Exercise: This calls for a verbatim copy of all the data, with no images carried over.

Records for the exercise:
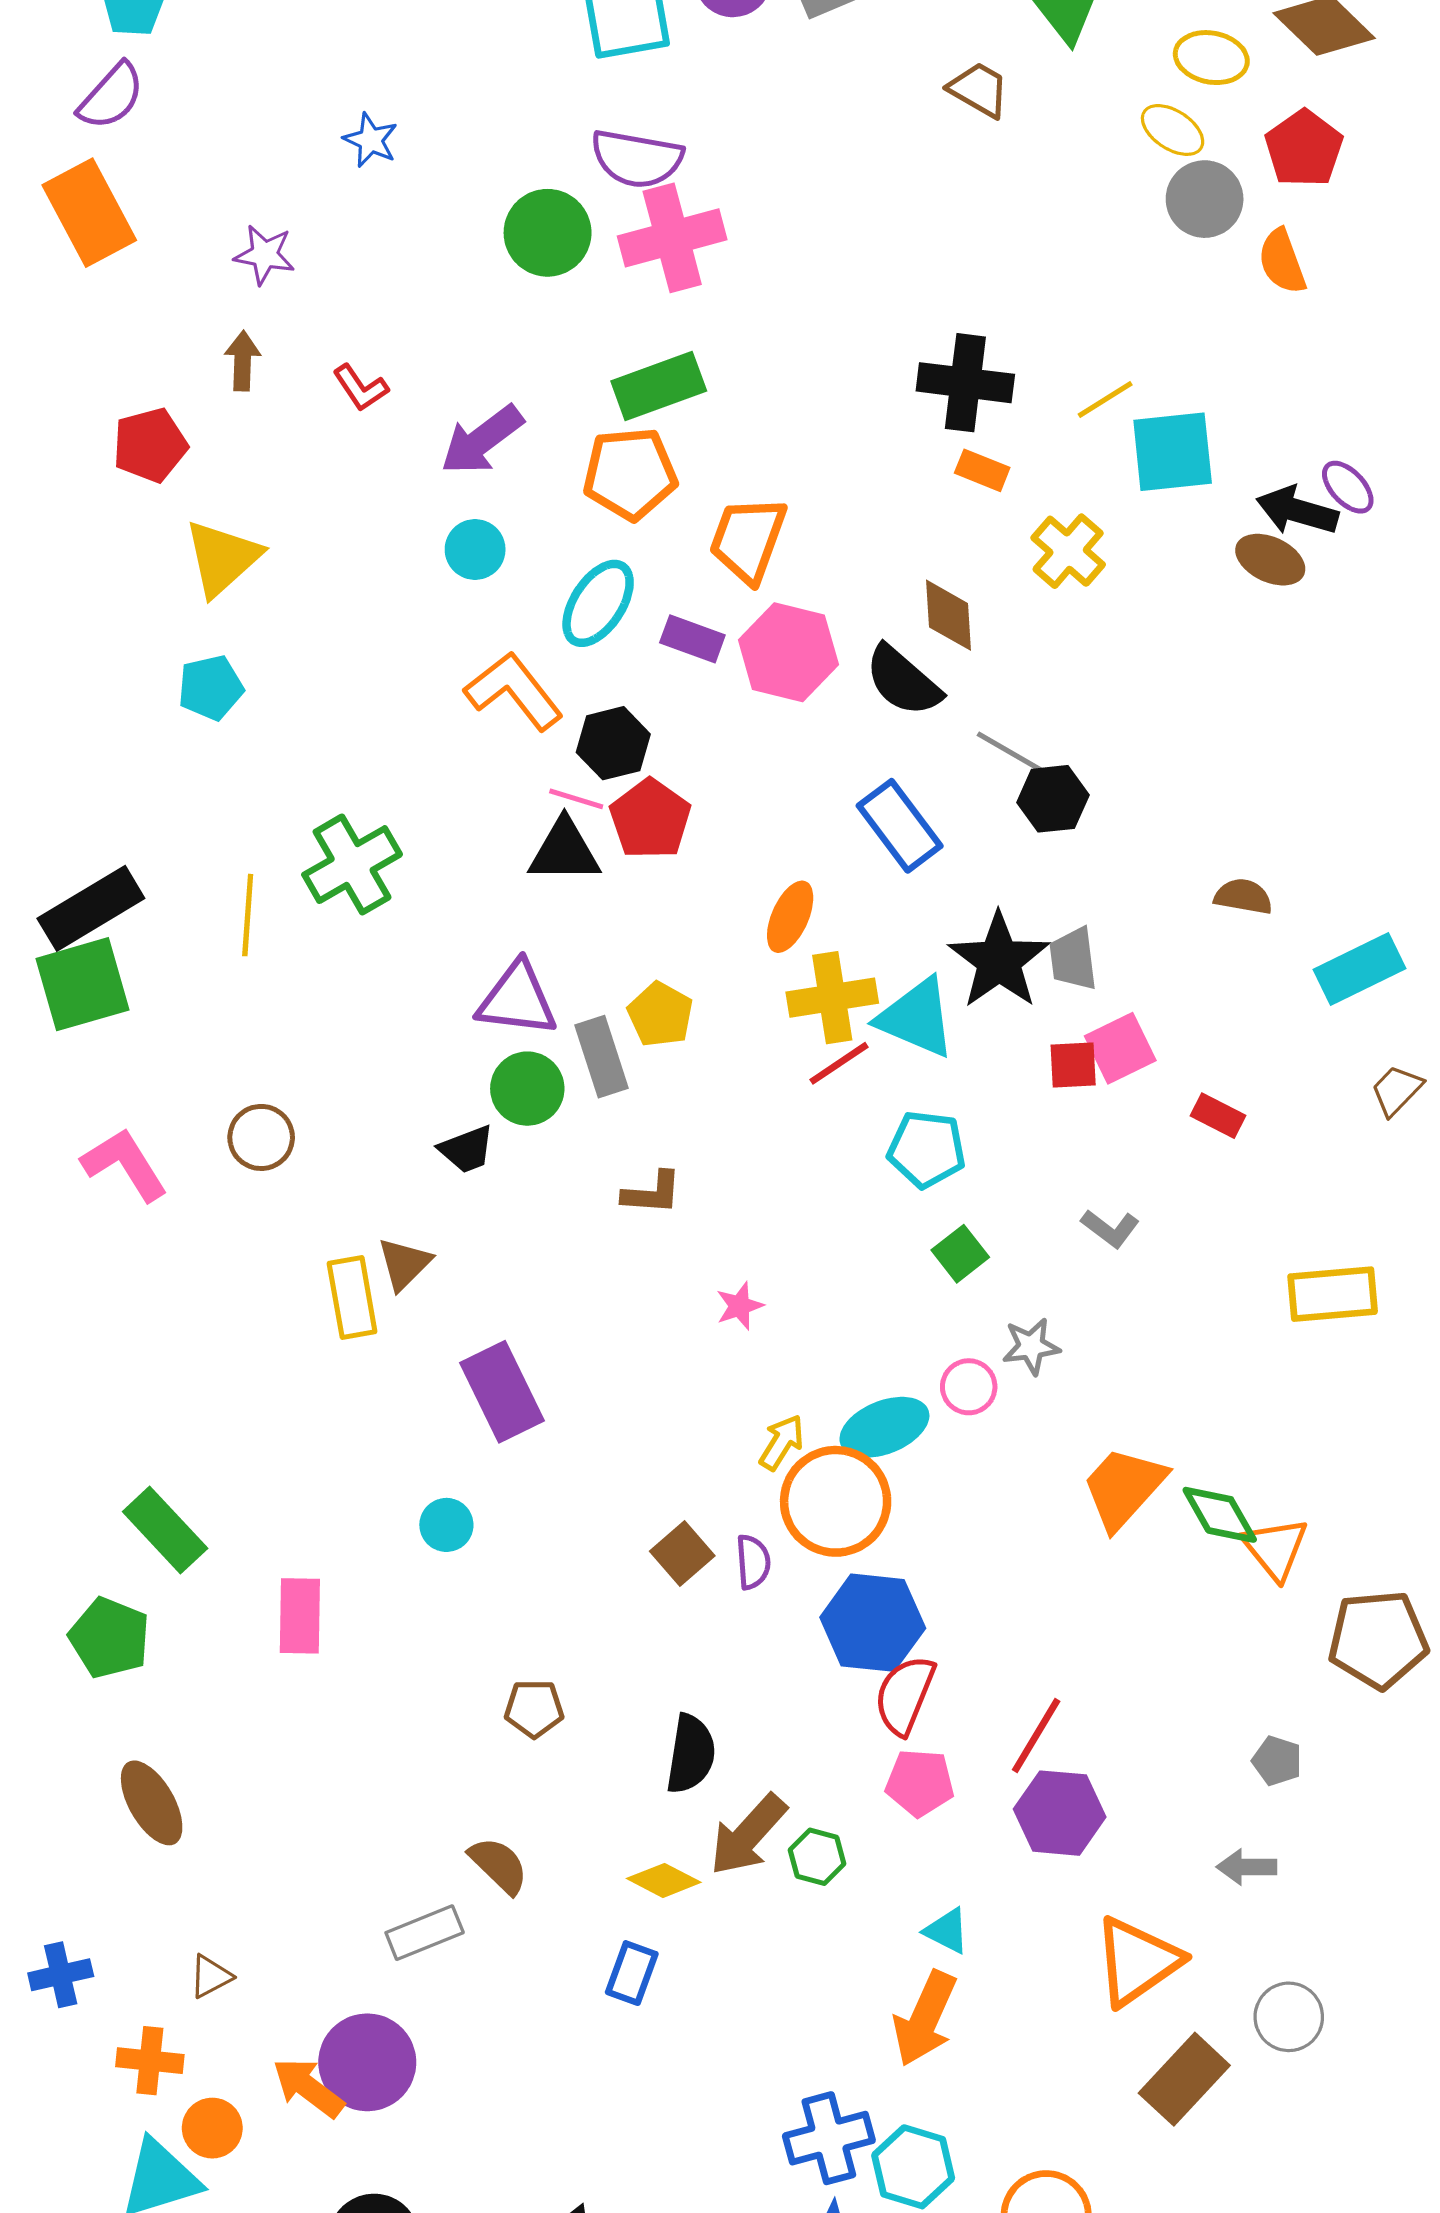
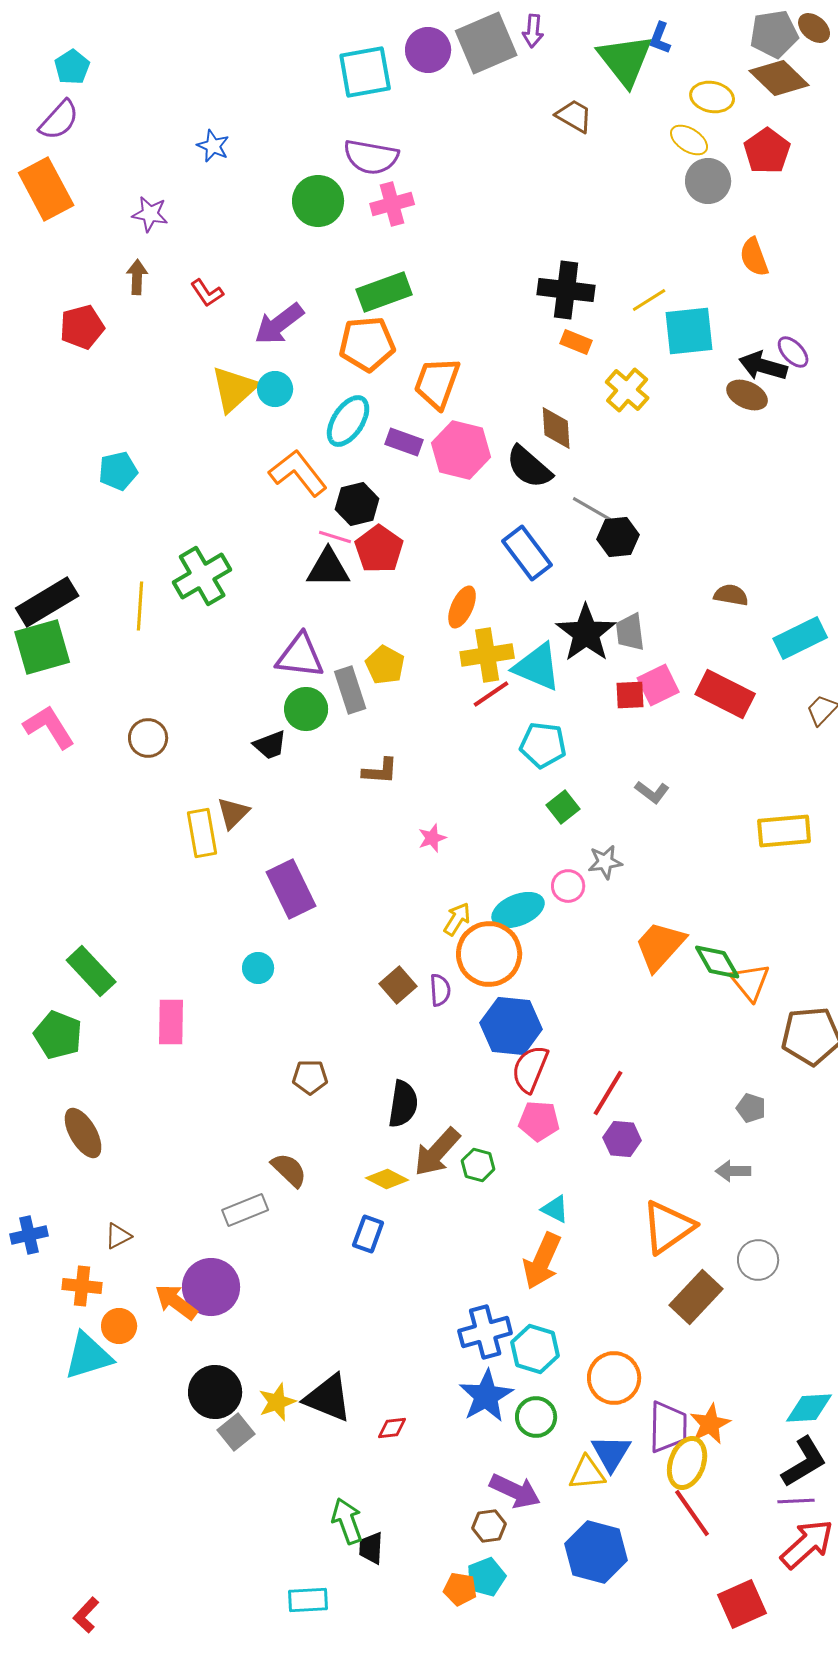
pink cross: (672, 238) -> (392, 204), size x0.7
orange semicircle: (1282, 261) -> (754, 257), moved
yellow triangle: (222, 558) -> (234, 389), moved
red rectangle: (1218, 1116) -> (725, 694), moved, size x1.8
pink L-shape: (125, 1164) -> (49, 727), moved
purple hexagon: (1060, 1813) -> (622, 1139), size x0.7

Task response:
pink cross: (672, 238) -> (392, 204), size x0.7
orange semicircle: (1282, 261) -> (754, 257), moved
yellow triangle: (222, 558) -> (234, 389), moved
red rectangle: (1218, 1116) -> (725, 694), moved, size x1.8
pink L-shape: (125, 1164) -> (49, 727), moved
purple hexagon: (1060, 1813) -> (622, 1139), size x0.7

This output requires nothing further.